* [INPUT RECORDS]:

◆ ◆ ◆ ◆

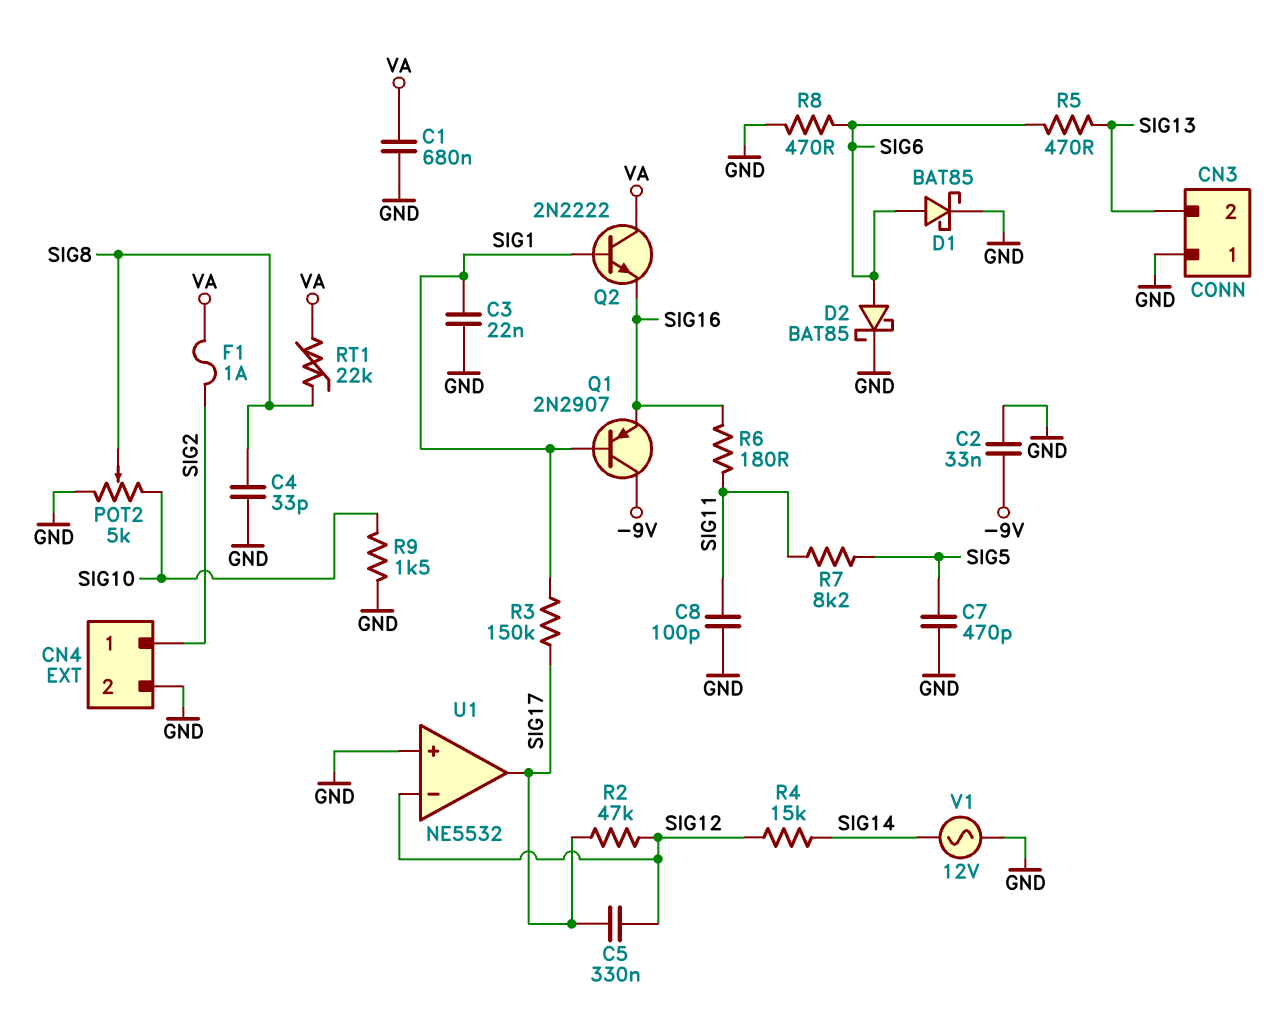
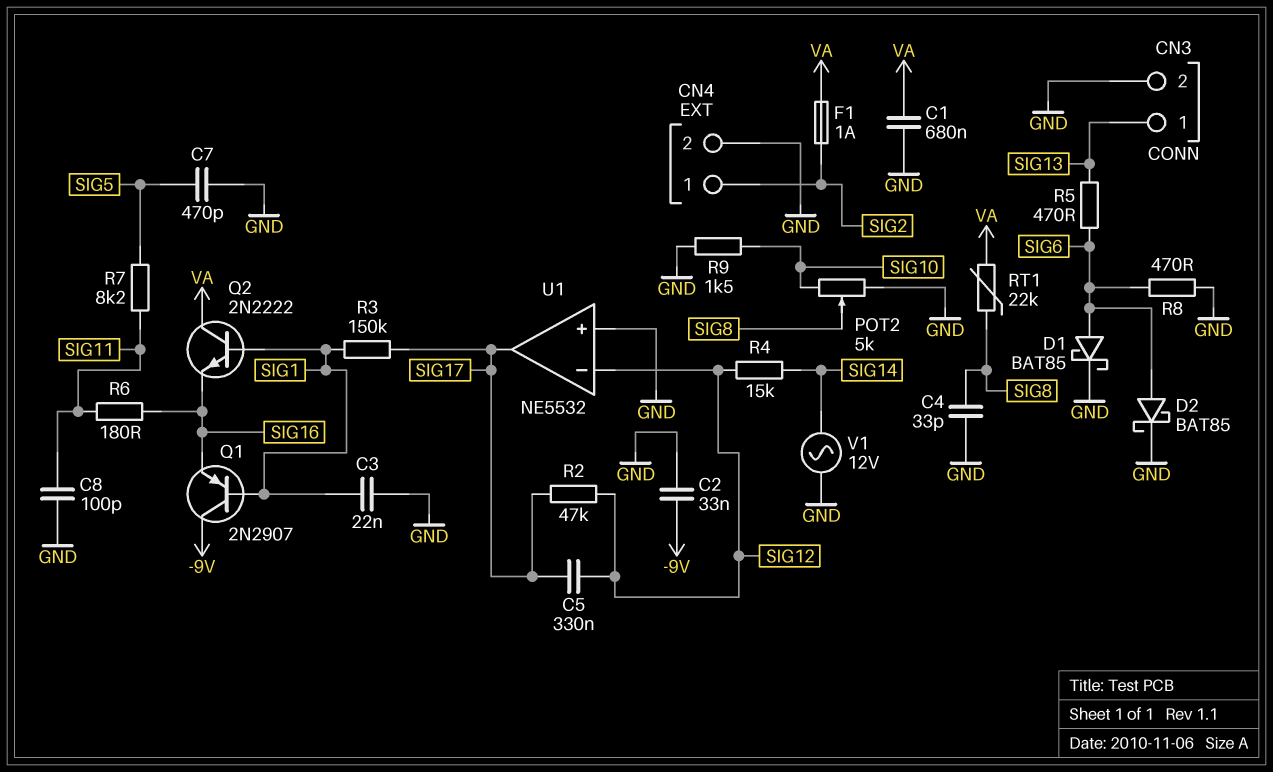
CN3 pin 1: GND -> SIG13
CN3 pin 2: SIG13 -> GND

◆ ◆ ◆ ◆

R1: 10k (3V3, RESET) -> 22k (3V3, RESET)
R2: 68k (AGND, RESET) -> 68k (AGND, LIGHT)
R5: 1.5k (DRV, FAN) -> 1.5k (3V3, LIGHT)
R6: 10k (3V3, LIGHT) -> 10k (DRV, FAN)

◆ ◆ ◆ ◆

* [WORK TO BE COMPLETED]: Everything above from the line with "R5: 1.5k (DRV, FAN) -> 1.5k (3V3, LIGHT)" to the line with "R6: 10k (3V3, LIGHT) -> 10k (DRV, FAN)", both included, must be repeated exactly, and nothing outside that range.

* [OUTPUT OF THE EXERCISE]:
R5: 1.5k (DRV, FAN) -> 1.5k (3V3, LIGHT)
R6: 10k (3V3, LIGHT) -> 10k (DRV, FAN)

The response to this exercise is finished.